**Activity:** Return the data below exactly, but only from the line containing "cyan brick B2 level 1 -> tan brick B2 level 1" through the line containing "cyan plate F3", with both of those lines included.

**Input for this task:**
============

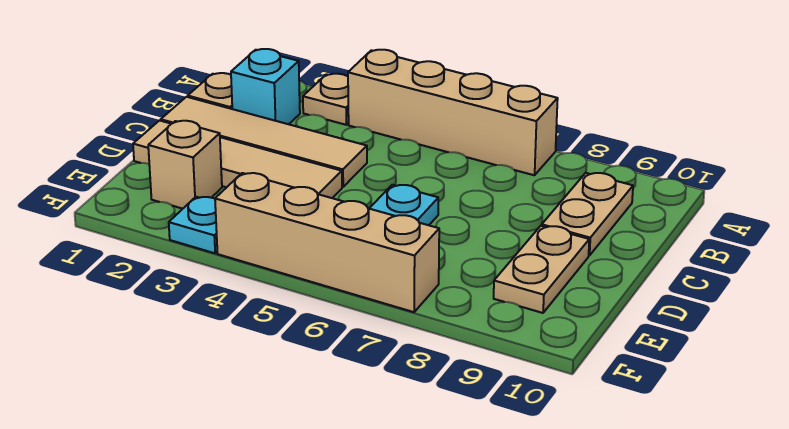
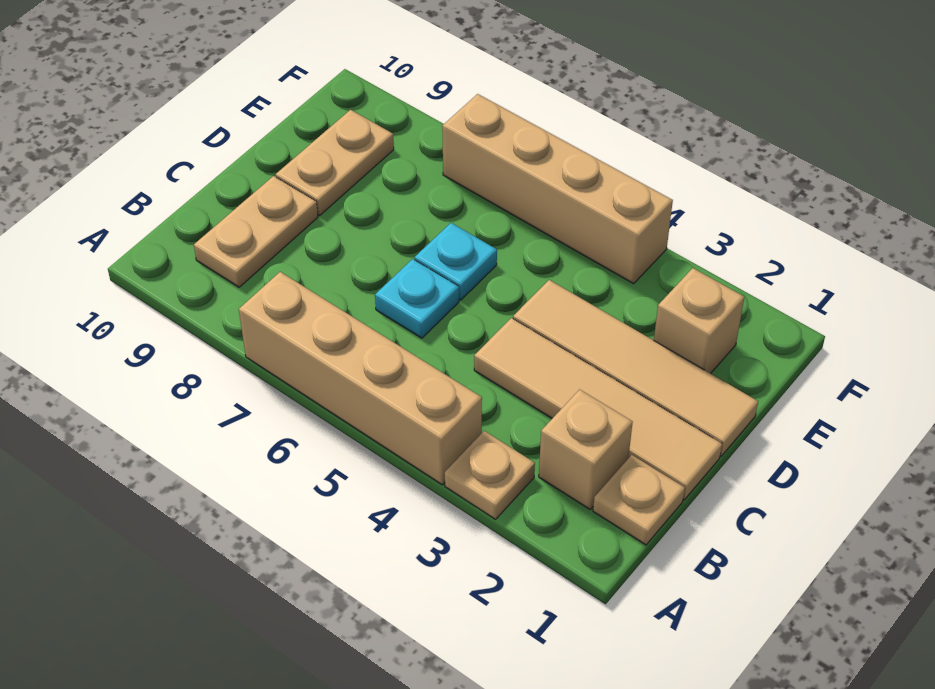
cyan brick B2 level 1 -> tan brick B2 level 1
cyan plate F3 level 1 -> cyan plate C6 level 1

============

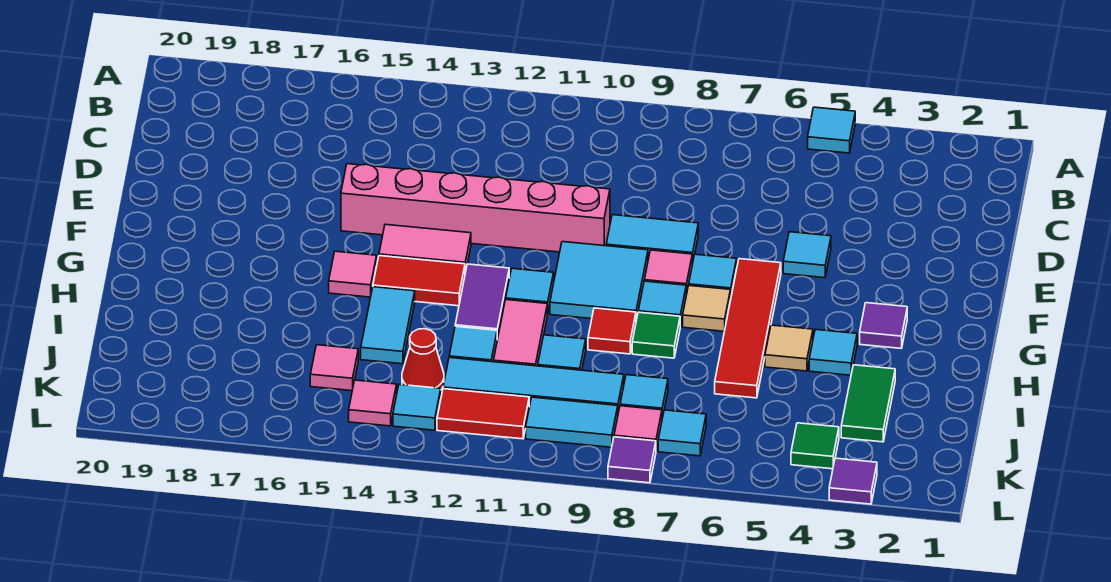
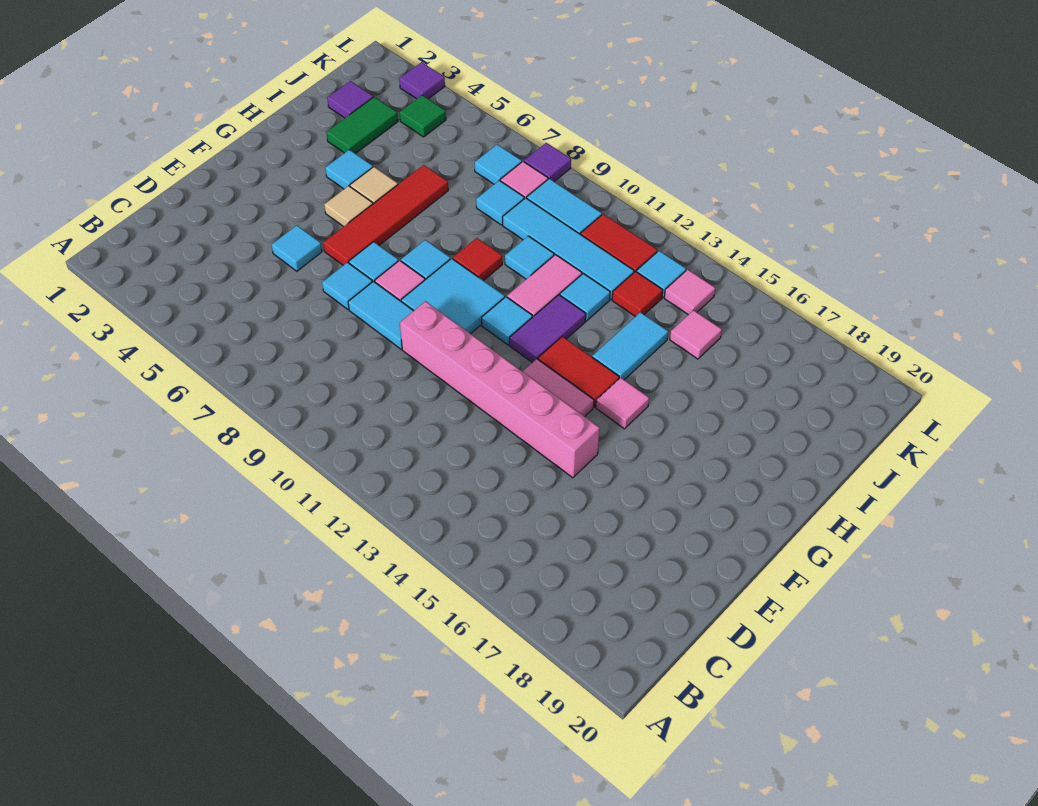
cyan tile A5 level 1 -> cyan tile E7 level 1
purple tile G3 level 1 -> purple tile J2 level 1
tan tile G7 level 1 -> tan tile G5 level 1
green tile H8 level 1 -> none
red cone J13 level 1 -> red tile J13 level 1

============

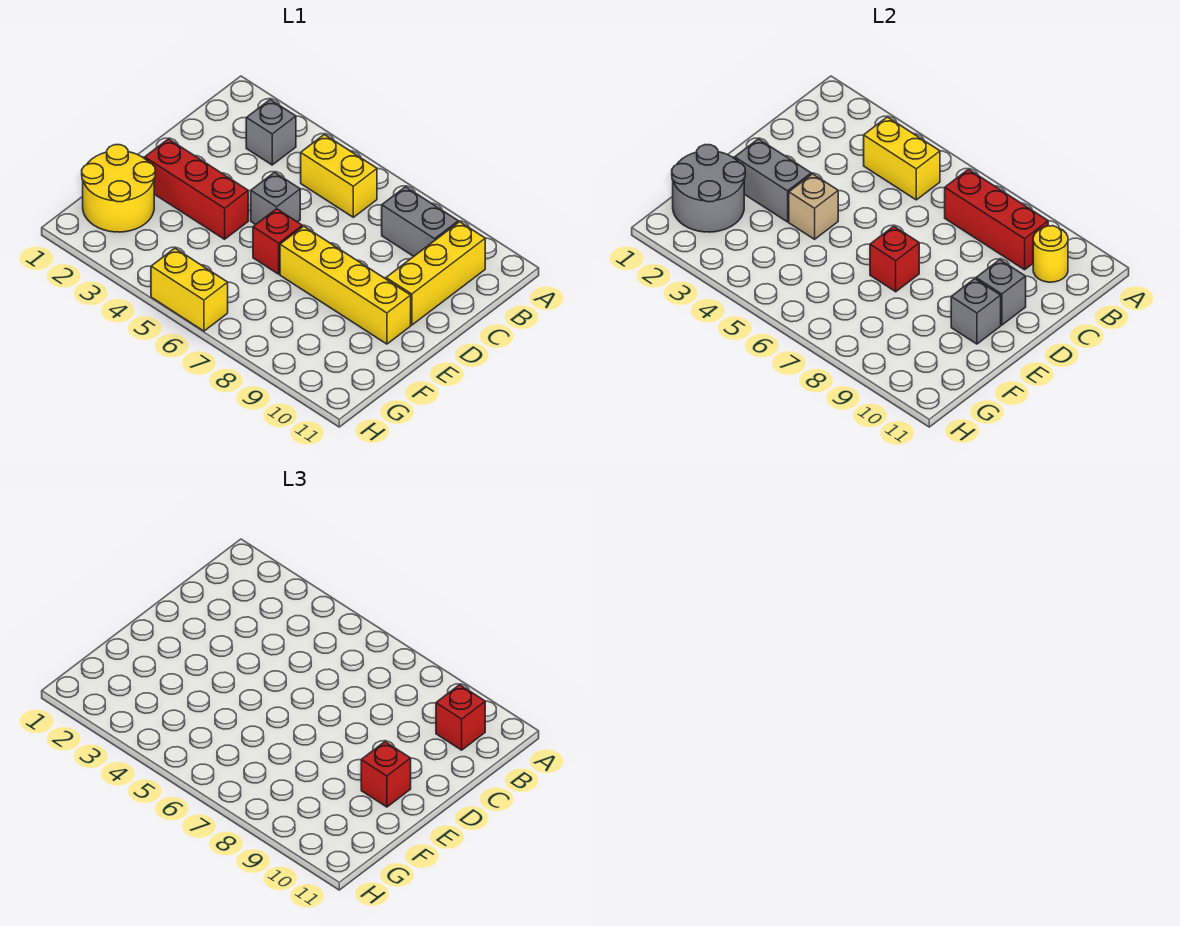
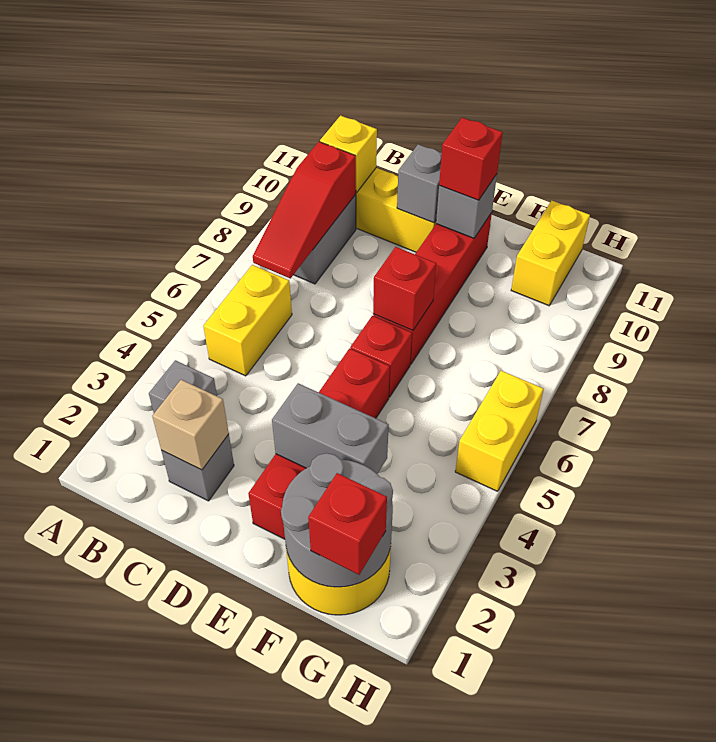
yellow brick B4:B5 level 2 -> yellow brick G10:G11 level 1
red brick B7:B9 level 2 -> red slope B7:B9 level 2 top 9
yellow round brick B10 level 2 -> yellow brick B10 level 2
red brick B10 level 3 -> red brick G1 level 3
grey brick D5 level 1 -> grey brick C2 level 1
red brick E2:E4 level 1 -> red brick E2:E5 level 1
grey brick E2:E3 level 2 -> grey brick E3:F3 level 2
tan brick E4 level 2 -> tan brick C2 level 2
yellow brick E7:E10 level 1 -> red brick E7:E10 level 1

============

**Result of this exercise:**
cyan brick B2 level 1 -> tan brick B2 level 1
cyan plate F3 level 1 -> cyan plate C6 level 1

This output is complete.